RECORDED INFORMATION Block Start

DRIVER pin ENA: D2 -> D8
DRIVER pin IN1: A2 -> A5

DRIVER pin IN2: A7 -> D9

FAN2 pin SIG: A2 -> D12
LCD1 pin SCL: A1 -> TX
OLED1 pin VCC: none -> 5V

RECORDED INFORMATION Block End
RECORDED INFORMATION Block Start

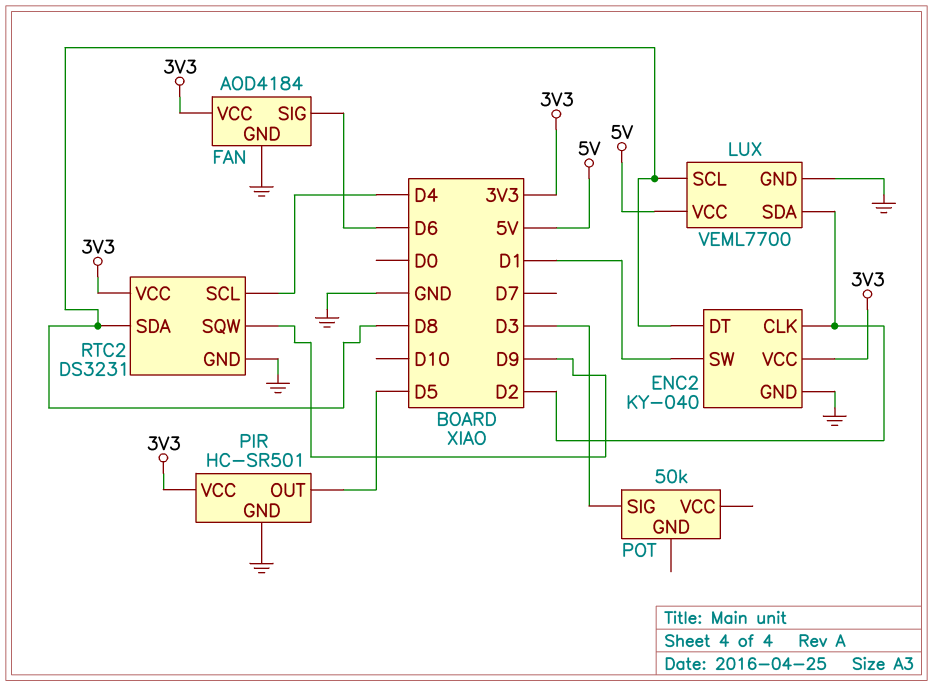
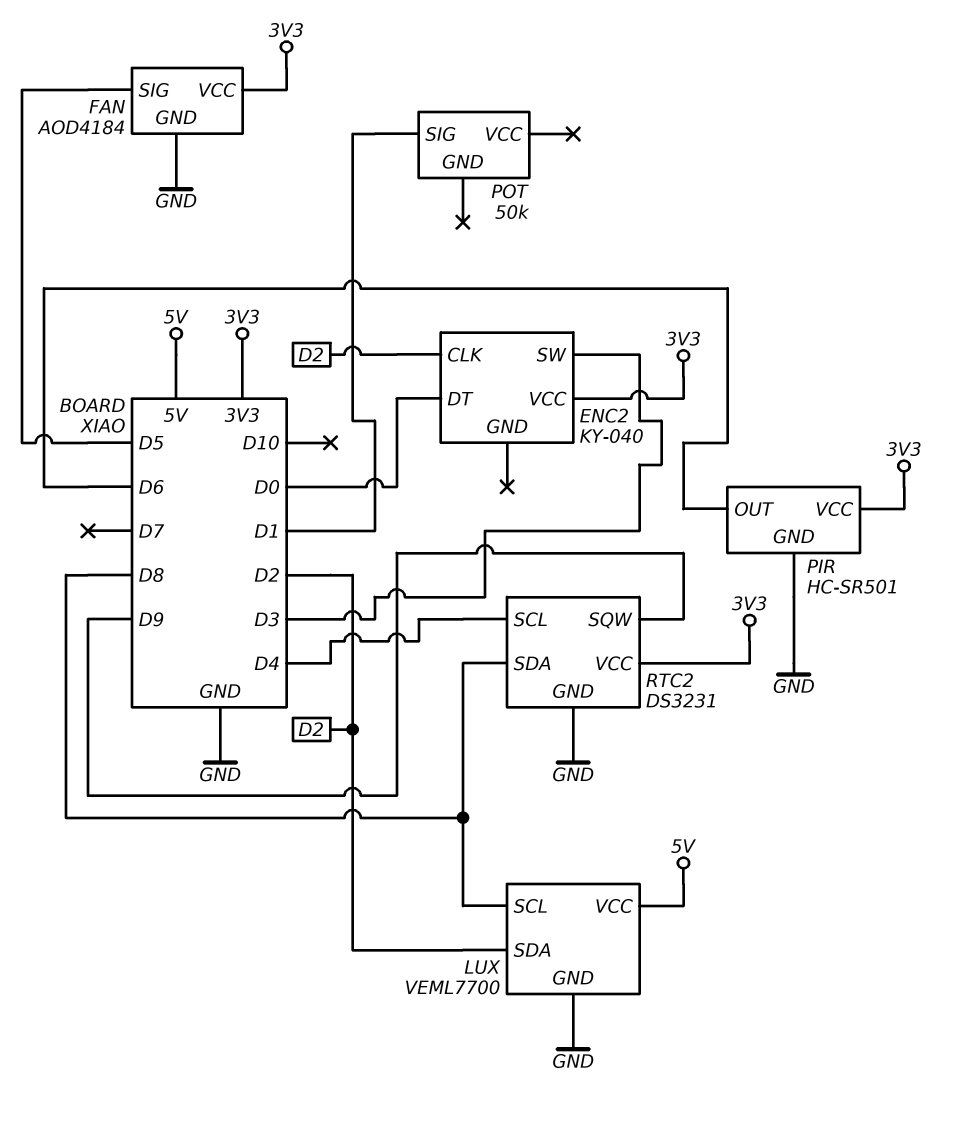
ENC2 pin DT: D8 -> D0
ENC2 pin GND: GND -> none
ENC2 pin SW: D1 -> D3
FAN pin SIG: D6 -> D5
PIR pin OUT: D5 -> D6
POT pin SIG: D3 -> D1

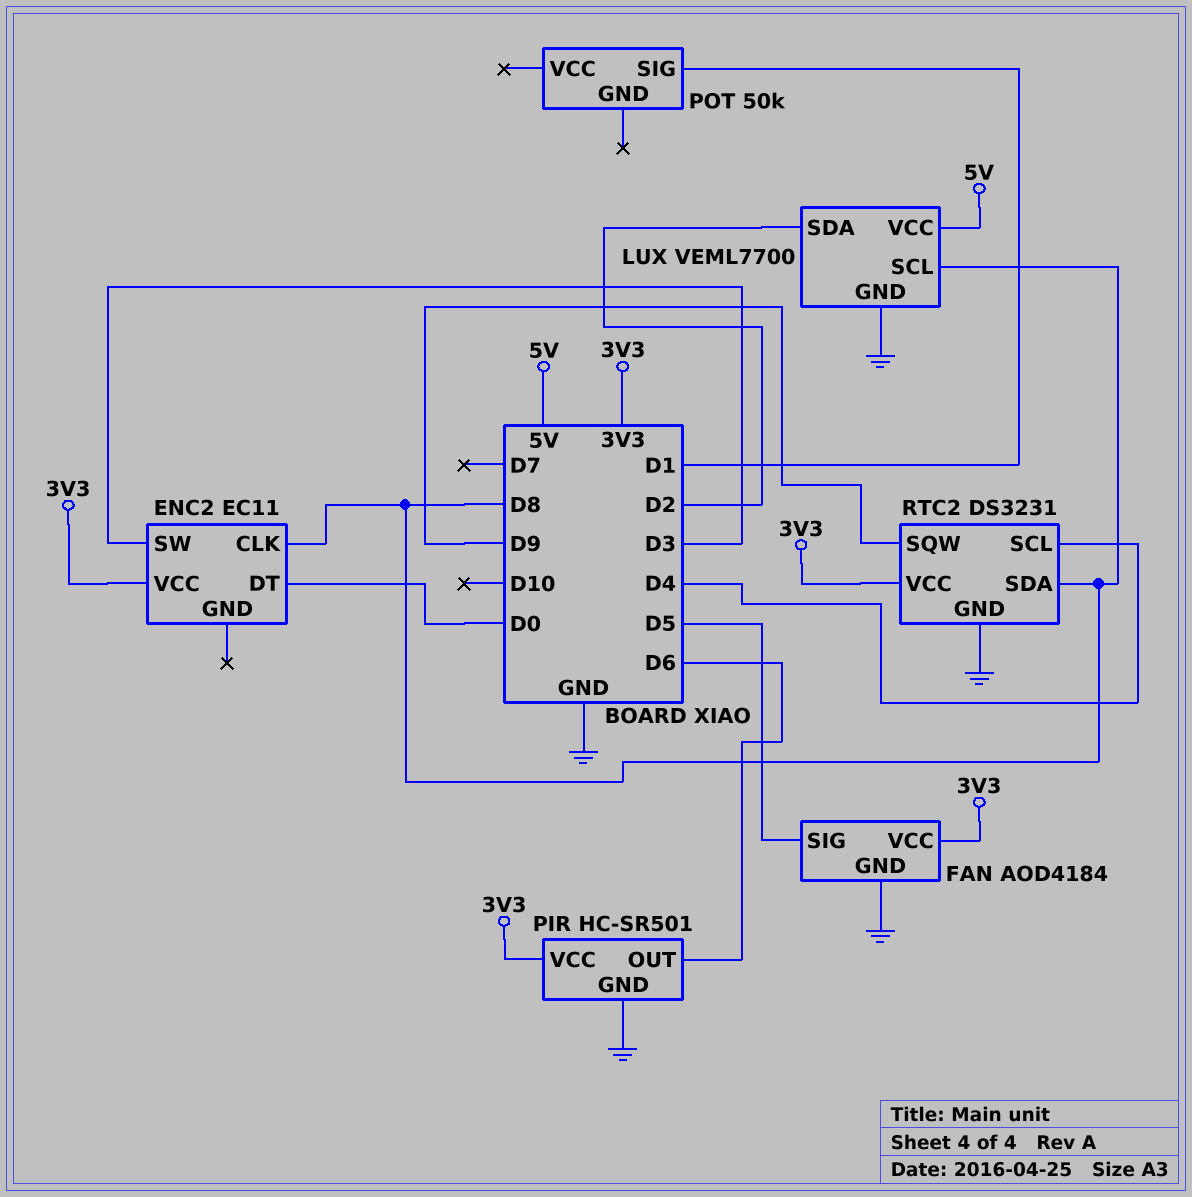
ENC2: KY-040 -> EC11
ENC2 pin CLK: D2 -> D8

RECORDED INFORMATION Block End
RECORDED INFORMATION Block Start

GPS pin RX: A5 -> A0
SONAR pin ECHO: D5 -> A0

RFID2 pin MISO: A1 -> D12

RECORDED INFORMATION Block End

- **REQUIRED ACTION**
Although the records above contain pictures, the copy should not; retype exactly the lines from the one containing "POT pin SIG: D3 -> D1" through the one containing "ENC2 pin CLK: D2 -> D8".

- **SOLUTION FOR THIS TASK**
POT pin SIG: D3 -> D1

ENC2: KY-040 -> EC11
ENC2 pin CLK: D2 -> D8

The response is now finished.